• **What you need to do**: What lines in the records below hold the string "none"? Please show them.

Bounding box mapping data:
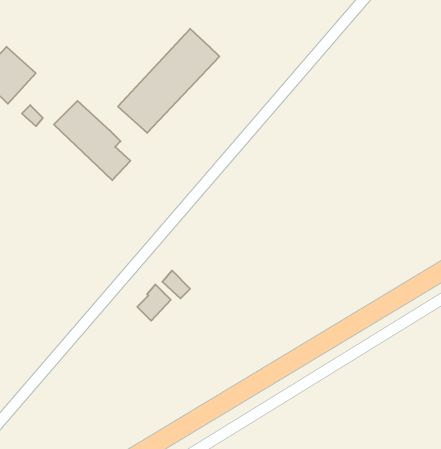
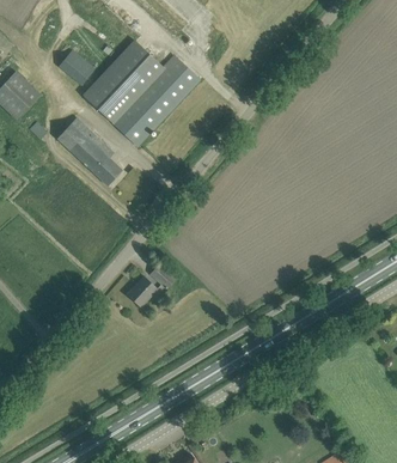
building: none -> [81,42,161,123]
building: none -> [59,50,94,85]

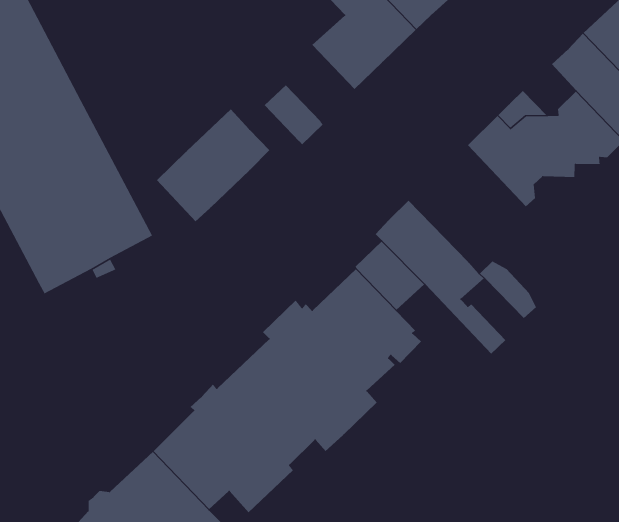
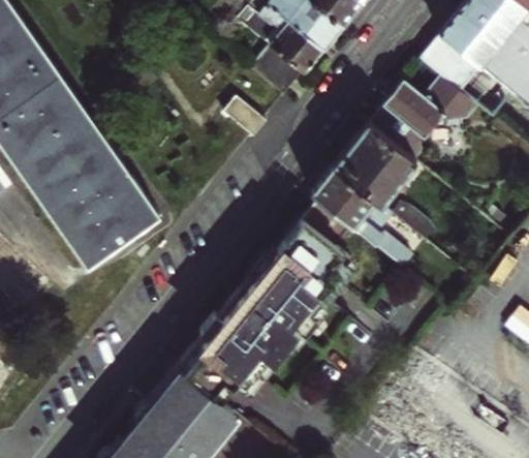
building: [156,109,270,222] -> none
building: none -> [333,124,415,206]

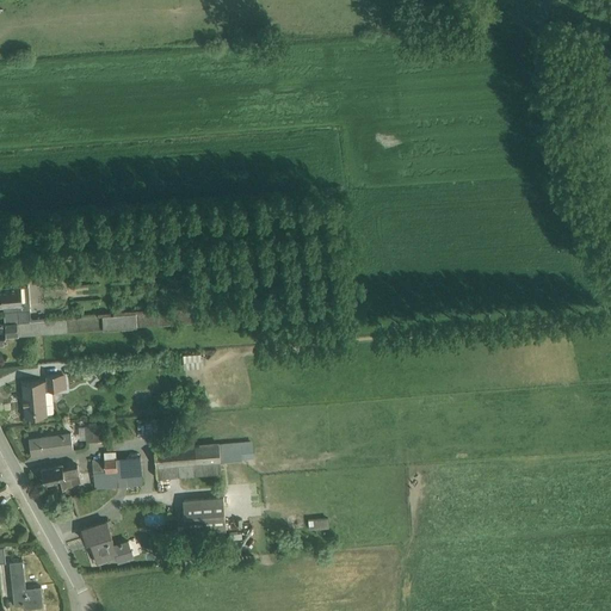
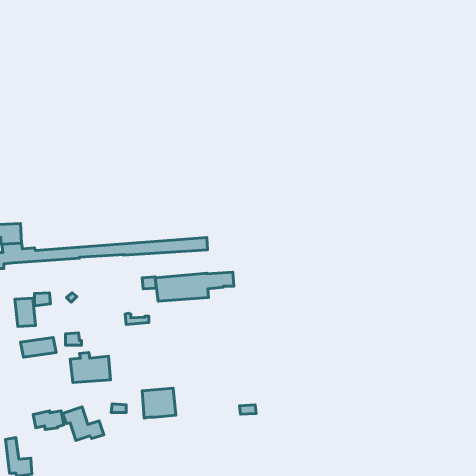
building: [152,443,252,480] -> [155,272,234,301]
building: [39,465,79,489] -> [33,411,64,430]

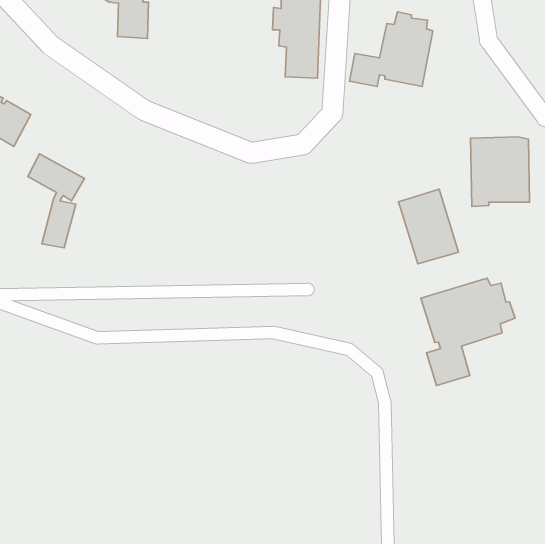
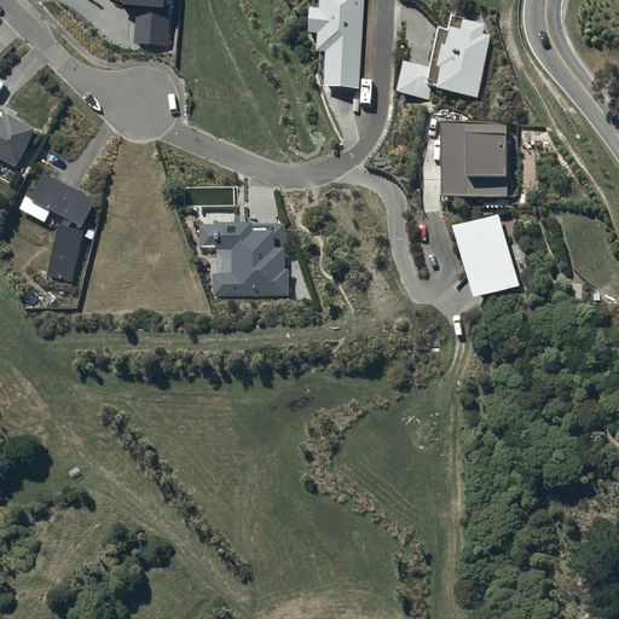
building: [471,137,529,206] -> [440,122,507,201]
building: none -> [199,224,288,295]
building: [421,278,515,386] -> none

• **Reply to the exercise**:
building: none -> [81,42,161,123]
building: none -> [59,50,94,85]
building: [156,109,270,222] -> none
building: none -> [333,124,415,206]
building: none -> [199,224,288,295]
building: [421,278,515,386] -> none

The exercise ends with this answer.